[Dataset records]
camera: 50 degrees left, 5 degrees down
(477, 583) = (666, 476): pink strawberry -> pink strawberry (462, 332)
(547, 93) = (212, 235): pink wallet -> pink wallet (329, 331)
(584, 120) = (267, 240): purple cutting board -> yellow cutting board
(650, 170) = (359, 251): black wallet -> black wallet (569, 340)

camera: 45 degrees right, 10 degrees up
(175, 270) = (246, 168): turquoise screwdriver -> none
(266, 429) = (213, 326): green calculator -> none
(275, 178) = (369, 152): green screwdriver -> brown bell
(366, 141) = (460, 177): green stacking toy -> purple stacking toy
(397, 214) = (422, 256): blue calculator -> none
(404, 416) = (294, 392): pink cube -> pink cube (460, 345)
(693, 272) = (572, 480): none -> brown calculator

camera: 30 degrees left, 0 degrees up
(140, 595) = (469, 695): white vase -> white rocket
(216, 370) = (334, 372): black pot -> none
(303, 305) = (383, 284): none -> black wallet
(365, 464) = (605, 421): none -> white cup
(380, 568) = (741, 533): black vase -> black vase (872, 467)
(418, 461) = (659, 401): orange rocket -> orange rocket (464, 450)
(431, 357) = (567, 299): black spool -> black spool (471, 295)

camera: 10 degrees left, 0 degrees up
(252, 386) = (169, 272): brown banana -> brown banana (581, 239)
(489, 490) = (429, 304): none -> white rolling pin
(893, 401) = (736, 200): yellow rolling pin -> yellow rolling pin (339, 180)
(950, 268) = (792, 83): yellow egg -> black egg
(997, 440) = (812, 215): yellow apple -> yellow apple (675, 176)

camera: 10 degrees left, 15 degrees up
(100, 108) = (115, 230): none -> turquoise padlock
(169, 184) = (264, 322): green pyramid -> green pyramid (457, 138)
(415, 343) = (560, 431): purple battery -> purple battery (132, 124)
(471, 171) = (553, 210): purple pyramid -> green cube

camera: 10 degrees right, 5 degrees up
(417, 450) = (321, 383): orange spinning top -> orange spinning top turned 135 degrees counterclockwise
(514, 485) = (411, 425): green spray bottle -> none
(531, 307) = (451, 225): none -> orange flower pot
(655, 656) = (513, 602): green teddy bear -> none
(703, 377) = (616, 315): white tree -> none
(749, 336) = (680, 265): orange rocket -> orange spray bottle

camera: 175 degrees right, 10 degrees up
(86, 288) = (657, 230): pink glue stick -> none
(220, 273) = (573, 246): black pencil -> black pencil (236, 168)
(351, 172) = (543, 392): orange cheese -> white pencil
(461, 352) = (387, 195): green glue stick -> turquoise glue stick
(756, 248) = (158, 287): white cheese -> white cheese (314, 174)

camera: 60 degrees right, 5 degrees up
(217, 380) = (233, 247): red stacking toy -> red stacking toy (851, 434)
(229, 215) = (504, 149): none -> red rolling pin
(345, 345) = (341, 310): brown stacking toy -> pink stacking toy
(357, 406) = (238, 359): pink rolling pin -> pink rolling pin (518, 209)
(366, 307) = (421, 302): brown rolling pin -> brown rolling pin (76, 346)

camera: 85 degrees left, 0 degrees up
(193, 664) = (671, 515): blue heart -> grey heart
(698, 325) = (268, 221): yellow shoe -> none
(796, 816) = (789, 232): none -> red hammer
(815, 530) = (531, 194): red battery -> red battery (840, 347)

Exercise details →
All lines above containing the string "white" are to be collected.

Result for this exercise →
(140, 595) = (469, 695): white vase -> white rocket
(365, 464) = (605, 421): none -> white cup
(489, 490) = (429, 304): none -> white rolling pin
(703, 377) = (616, 315): white tree -> none
(351, 172) = (543, 392): orange cheese -> white pencil
(756, 248) = (158, 287): white cheese -> white cheese (314, 174)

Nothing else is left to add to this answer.